Start of RECORDS
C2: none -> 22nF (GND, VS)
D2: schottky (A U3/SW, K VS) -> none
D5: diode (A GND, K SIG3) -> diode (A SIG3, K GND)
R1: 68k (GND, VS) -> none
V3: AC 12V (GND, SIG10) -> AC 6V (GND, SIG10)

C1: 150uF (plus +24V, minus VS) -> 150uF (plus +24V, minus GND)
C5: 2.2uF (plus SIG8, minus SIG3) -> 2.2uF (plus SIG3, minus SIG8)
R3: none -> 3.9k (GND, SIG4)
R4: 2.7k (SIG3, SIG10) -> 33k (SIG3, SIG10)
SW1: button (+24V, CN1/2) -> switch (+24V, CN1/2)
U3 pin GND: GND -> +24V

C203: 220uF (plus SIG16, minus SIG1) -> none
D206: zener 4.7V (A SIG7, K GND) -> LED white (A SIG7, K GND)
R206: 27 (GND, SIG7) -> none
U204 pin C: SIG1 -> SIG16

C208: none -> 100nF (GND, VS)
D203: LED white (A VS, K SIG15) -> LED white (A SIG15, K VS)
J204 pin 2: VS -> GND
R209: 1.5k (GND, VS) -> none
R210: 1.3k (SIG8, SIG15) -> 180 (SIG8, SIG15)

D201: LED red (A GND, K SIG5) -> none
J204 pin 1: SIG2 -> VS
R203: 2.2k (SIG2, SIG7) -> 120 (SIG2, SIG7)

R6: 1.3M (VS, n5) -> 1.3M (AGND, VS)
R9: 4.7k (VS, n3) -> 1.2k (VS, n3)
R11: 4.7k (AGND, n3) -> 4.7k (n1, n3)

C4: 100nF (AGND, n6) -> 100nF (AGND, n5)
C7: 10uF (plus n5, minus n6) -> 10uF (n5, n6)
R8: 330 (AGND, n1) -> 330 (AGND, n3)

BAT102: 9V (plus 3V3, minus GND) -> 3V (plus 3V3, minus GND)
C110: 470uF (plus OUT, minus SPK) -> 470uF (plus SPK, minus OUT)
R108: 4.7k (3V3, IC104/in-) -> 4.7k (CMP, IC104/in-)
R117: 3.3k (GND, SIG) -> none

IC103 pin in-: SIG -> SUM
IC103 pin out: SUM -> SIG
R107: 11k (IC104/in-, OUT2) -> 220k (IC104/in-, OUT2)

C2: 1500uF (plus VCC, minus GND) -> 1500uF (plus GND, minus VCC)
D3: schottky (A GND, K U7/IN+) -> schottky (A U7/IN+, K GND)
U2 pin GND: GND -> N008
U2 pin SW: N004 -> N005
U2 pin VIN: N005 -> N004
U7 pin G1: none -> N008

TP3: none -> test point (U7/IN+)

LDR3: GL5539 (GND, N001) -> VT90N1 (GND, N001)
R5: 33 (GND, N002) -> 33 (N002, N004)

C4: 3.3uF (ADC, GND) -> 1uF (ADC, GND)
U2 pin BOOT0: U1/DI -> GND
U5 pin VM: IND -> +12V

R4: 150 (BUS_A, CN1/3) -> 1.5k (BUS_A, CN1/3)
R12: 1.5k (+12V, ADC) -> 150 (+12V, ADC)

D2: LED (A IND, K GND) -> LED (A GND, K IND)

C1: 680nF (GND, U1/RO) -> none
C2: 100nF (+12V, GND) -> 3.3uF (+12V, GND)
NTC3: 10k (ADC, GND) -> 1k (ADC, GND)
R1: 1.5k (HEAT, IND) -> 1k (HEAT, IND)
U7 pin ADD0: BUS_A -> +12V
End of RECORDS
YOUR TASK:
Pull each line containing the word "AGND" out of the data above.

THE COMPLETED TASK:
R6: 1.3M (VS, n5) -> 1.3M (AGND, VS)
R11: 4.7k (AGND, n3) -> 4.7k (n1, n3)
C4: 100nF (AGND, n6) -> 100nF (AGND, n5)
R8: 330 (AGND, n1) -> 330 (AGND, n3)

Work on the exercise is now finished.